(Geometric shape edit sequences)
= = = = =

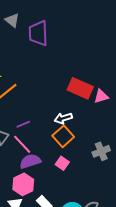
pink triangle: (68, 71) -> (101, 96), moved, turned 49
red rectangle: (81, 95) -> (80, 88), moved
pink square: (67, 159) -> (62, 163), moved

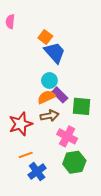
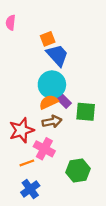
orange square: (45, 37) -> (48, 39), turned 32
cyan circle: (49, 80) -> (52, 85), size x1.6
pink cross: (67, 136) -> (44, 149), moved
blue cross: (37, 172) -> (30, 189), moved

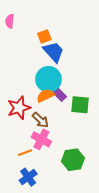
brown arrow: (52, 122) -> (40, 120), moved, turned 54
red star: (21, 130) -> (19, 108), moved

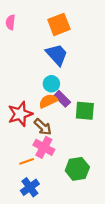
orange square: (44, 36) -> (59, 24), moved, size x1.5
cyan circle: (48, 79) -> (51, 84), size x0.6

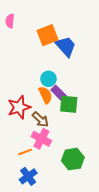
orange square: (59, 24) -> (47, 35), moved
blue trapezoid: (57, 55) -> (66, 46), moved
orange semicircle: (48, 101) -> (45, 95), turned 90
green square: (85, 111) -> (69, 104), moved

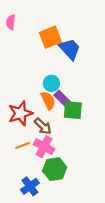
orange line: (25, 152) -> (22, 146), moved
green hexagon: (73, 159) -> (55, 169), moved

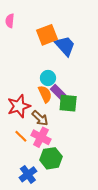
orange line: (22, 146) -> (21, 136), turned 64

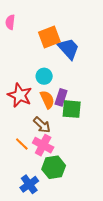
cyan circle: (48, 78) -> (44, 76), moved
purple rectangle: (58, 92) -> (61, 97), turned 63
red star: (19, 106) -> (20, 95), moved, turned -30

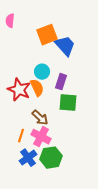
purple rectangle: (61, 97) -> (61, 82), moved
orange semicircle: (47, 100) -> (37, 88), moved
orange line: (22, 144) -> (21, 136), turned 64
blue cross: (29, 184) -> (28, 158), moved

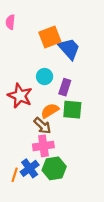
orange semicircle: (37, 88) -> (50, 111), moved, turned -96
orange line: (21, 136) -> (15, 175), moved
pink cross: (41, 137) -> (43, 146), turned -36

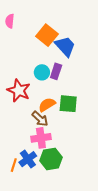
orange square: (50, 37) -> (47, 35), turned -30
purple rectangle: (65, 87) -> (56, 71), moved

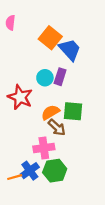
brown arrow: (40, 119) -> (57, 127), moved
orange line: (14, 165) -> (15, 177), turned 56

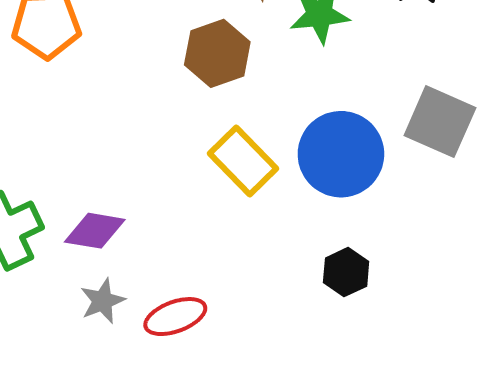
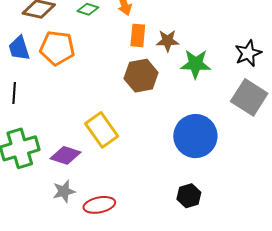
gray square: (440, 122) -> (249, 97), moved
yellow rectangle: (243, 161) -> (102, 130), moved

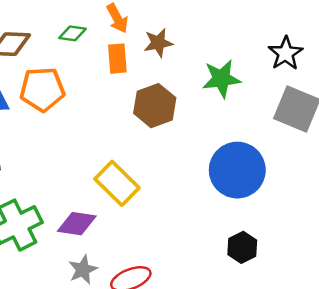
orange rectangle: (138, 35) -> (117, 59), moved
brown star: (168, 41) -> (158, 43), moved

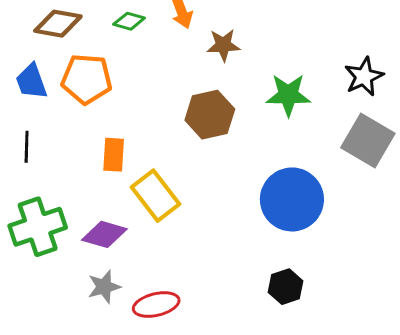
orange rectangle: (117, 59) -> (114, 155), moved

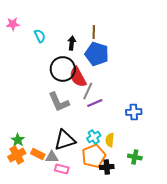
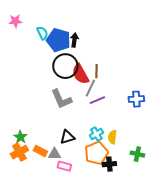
brown line: (94, 32) -> (96, 71), moved
blue pentagon: (97, 54) -> (58, 40), moved
blue cross: (134, 112) -> (136, 99), moved
black triangle: (65, 140) -> (67, 137), size x0.7

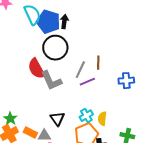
cyan semicircle: (42, 33) -> (32, 15), size x1.5
brown line: (96, 71) -> (98, 63), moved
red semicircle: (80, 74) -> (36, 69), moved
black triangle: (67, 137) -> (57, 119), turned -49

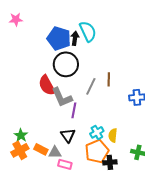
cyan semicircle: (32, 15) -> (88, 31), moved
purple line: (87, 82) -> (74, 110), moved, turned -56

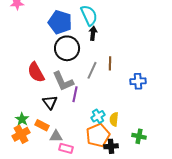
black arrow: (75, 38) -> (93, 33), moved
red semicircle: (47, 85) -> (36, 72), moved
black triangle: (68, 135) -> (50, 102), moved
orange rectangle: (41, 149) -> (42, 125), moved

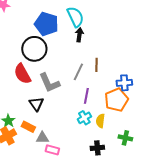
black circle: (67, 48) -> (34, 49), moved
purple line: (75, 94) -> (86, 96), moved
orange pentagon: (98, 135) -> (116, 100), moved

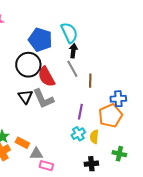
gray line: (78, 72) -> (72, 69), moved, turned -54
red semicircle: (22, 74) -> (46, 77), moved
black triangle: (36, 104) -> (25, 97), moved

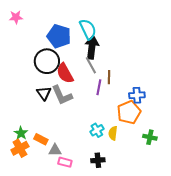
black arrow: (73, 51) -> (92, 47), size x1.6
purple line: (80, 112) -> (99, 87), moved
green cross: (119, 154) -> (150, 137), moved
black cross: (91, 164) -> (98, 160), moved

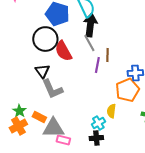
gray L-shape: (62, 95) -> (52, 89), moved
cyan cross: (97, 130) -> (98, 123), moved
gray triangle: (55, 150) -> (53, 128), size x1.6

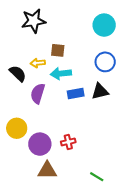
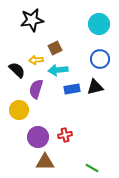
brown square: (58, 50) -> (55, 48), turned -32
yellow circle: (17, 128) -> (19, 110), moved

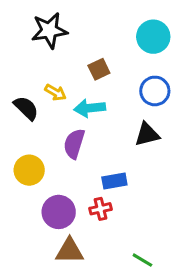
brown square: (55, 48) -> (99, 69), moved
yellow arrow: (36, 60) -> (56, 93), turned -144
purple semicircle: (36, 89) -> (74, 144), moved
blue rectangle: (72, 89) -> (114, 181), moved

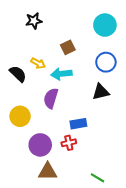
black star: (49, 30) -> (34, 21), size x0.7

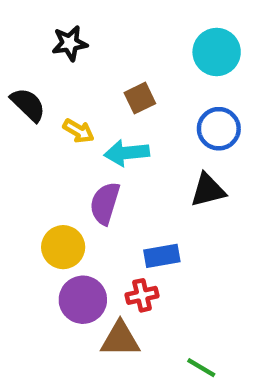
black semicircle: (18, 74) -> (28, 105), moved
yellow circle: (20, 116) -> (63, 247), moved
brown triangle: (48, 171) -> (120, 339), moved

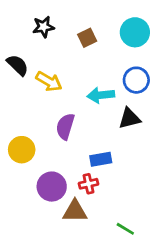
brown square: (140, 98) -> (87, 38), moved
yellow arrow: (78, 131) -> (49, 81), size x1.4
cyan arrow: (127, 153) -> (101, 95), moved
yellow circle: (63, 247) -> (22, 150), moved

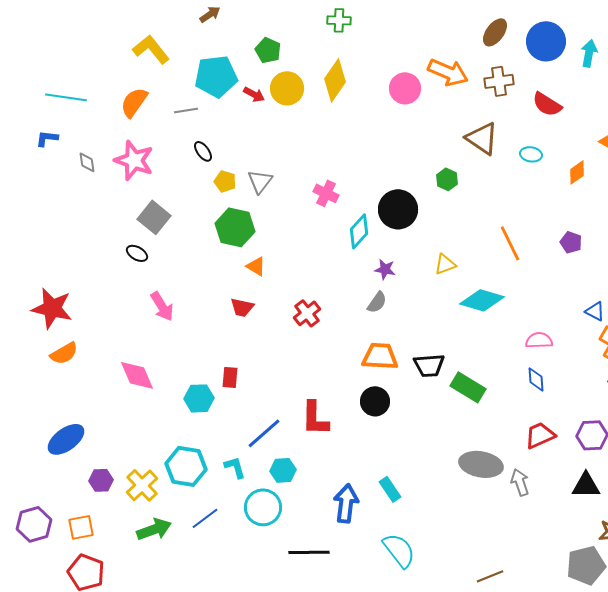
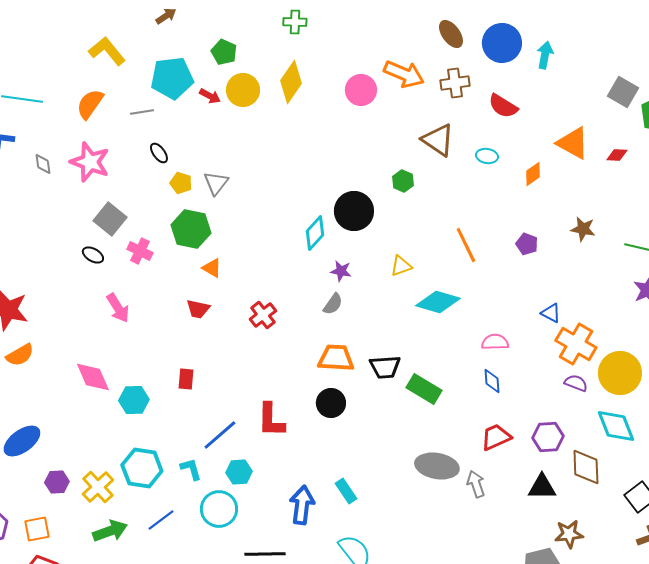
brown ellipse: (495, 32) -> (451, 34), turned -72
pink cross: (326, 193) -> (140, 251), moved
cyan hexagon: (199, 398) -> (134, 400), moved

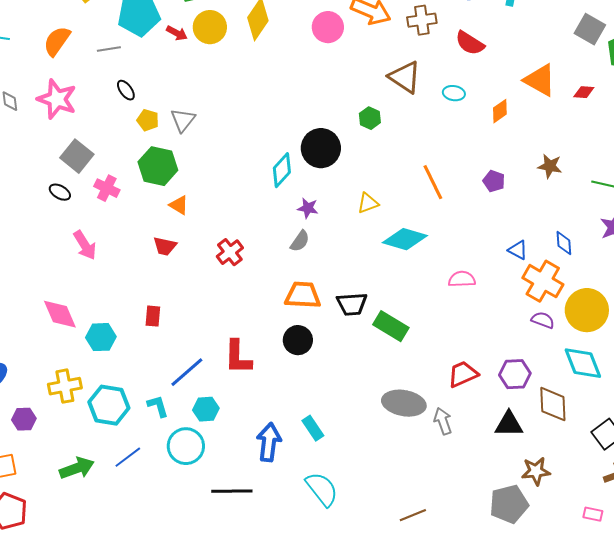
blue diamond: (492, 381) -> (564, 243), moved
yellow cross: (98, 487) -> (65, 386), moved, turned 32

= = = = =

§ Task prompt
Report all lines above with "semicircle".

§ Result of the exercise
orange semicircle: (48, 101) -> (45, 95), turned 90
orange semicircle: (47, 100) -> (37, 88), moved
orange semicircle: (37, 88) -> (50, 111), moved, turned -96
cyan semicircle: (42, 33) -> (32, 15), size x1.5
red semicircle: (80, 74) -> (36, 69), moved
cyan semicircle: (32, 15) -> (88, 31), moved
red semicircle: (47, 85) -> (36, 72), moved
red semicircle: (22, 74) -> (46, 77), moved
purple semicircle: (36, 89) -> (74, 144), moved
black semicircle: (18, 74) -> (28, 105), moved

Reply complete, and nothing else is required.